● Brief
Your answer must consist of the records below, reproduced exactly, with every picture removed.

Dataset content section start

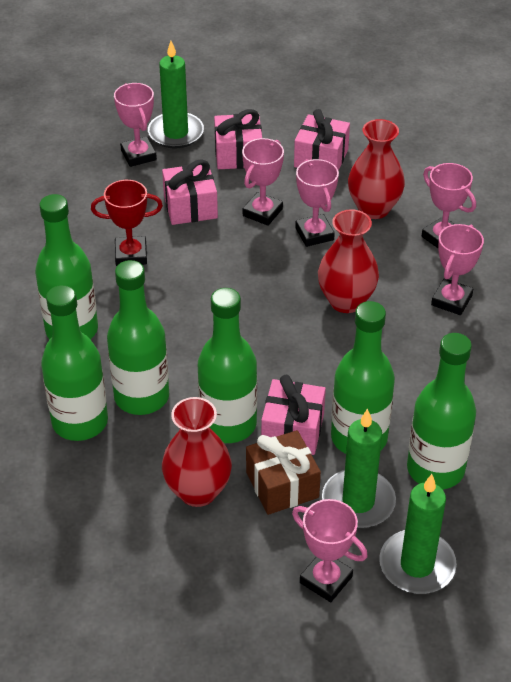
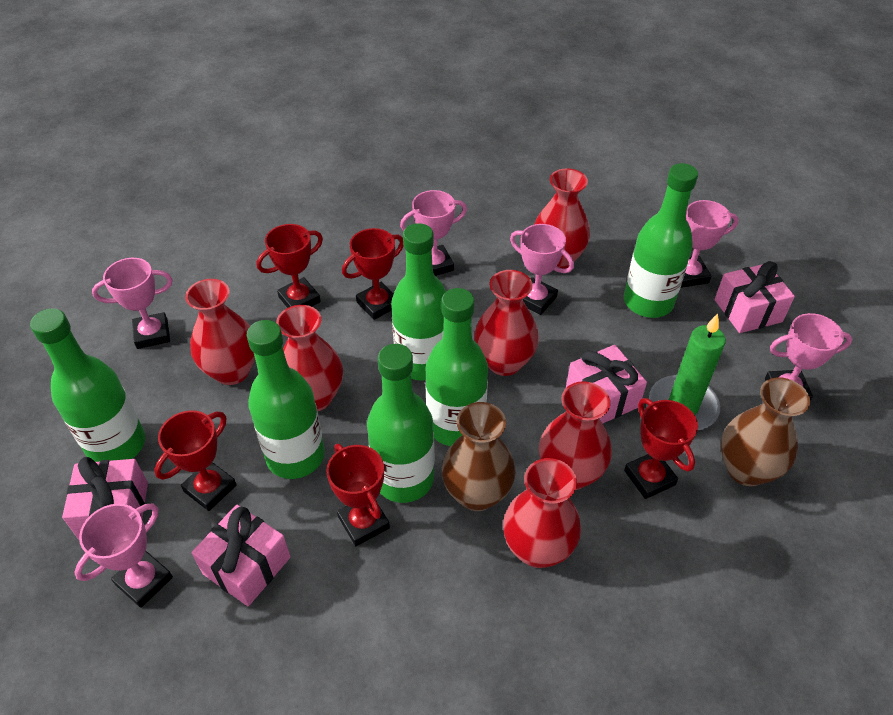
brown gift: 1 -> 0
brown vase: 0 -> 2
green candle: 3 -> 1
red trophy: 1 -> 5
red vase: 3 -> 6

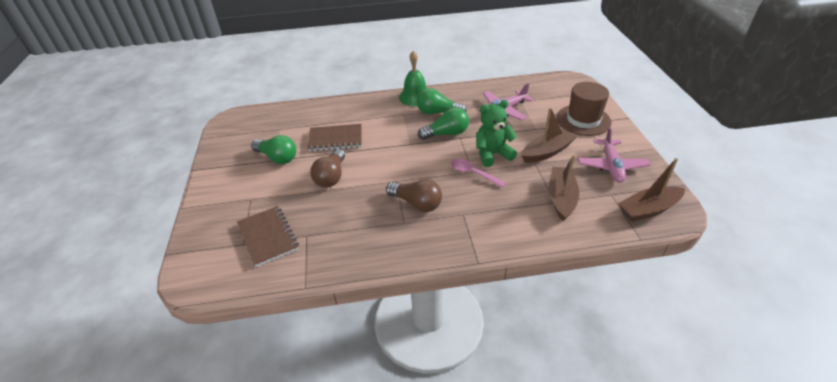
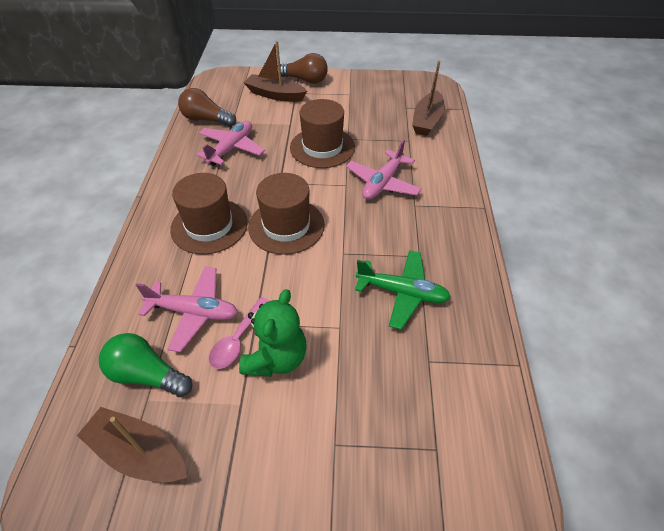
brown hat: 1 -> 3
brown notebook: 2 -> 0
green bell: 1 -> 0
green light bulb: 3 -> 1
green plane: 0 -> 1
pink plane: 2 -> 3

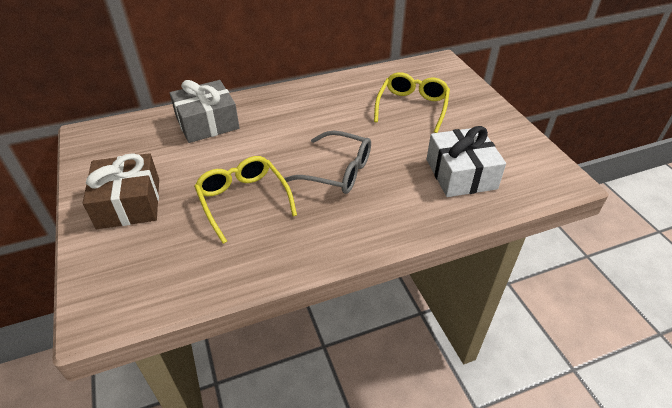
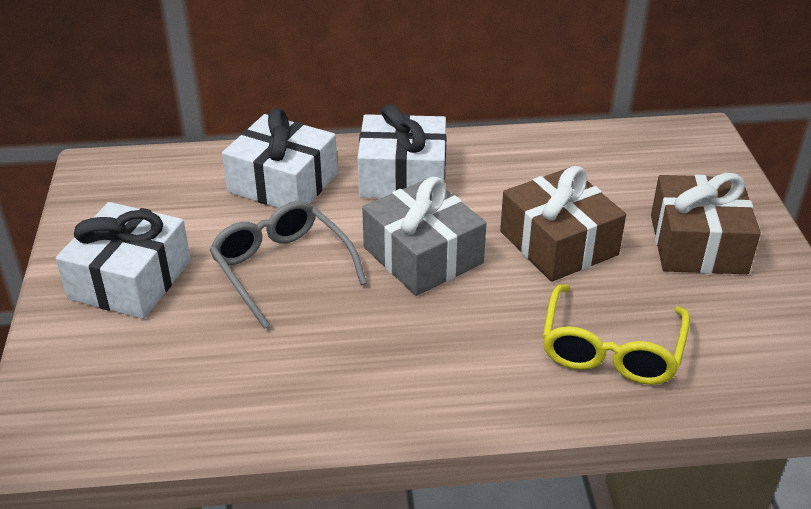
brown gift: 1 -> 2
white gift: 1 -> 3
yellow glasses: 2 -> 1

Dataset content section end

● Exercise solution
brown gift: 1 -> 0
brown vase: 0 -> 2
green candle: 3 -> 1
red trophy: 1 -> 5
red vase: 3 -> 6

brown hat: 1 -> 3
brown notebook: 2 -> 0
green bell: 1 -> 0
green light bulb: 3 -> 1
green plane: 0 -> 1
pink plane: 2 -> 3

brown gift: 1 -> 2
white gift: 1 -> 3
yellow glasses: 2 -> 1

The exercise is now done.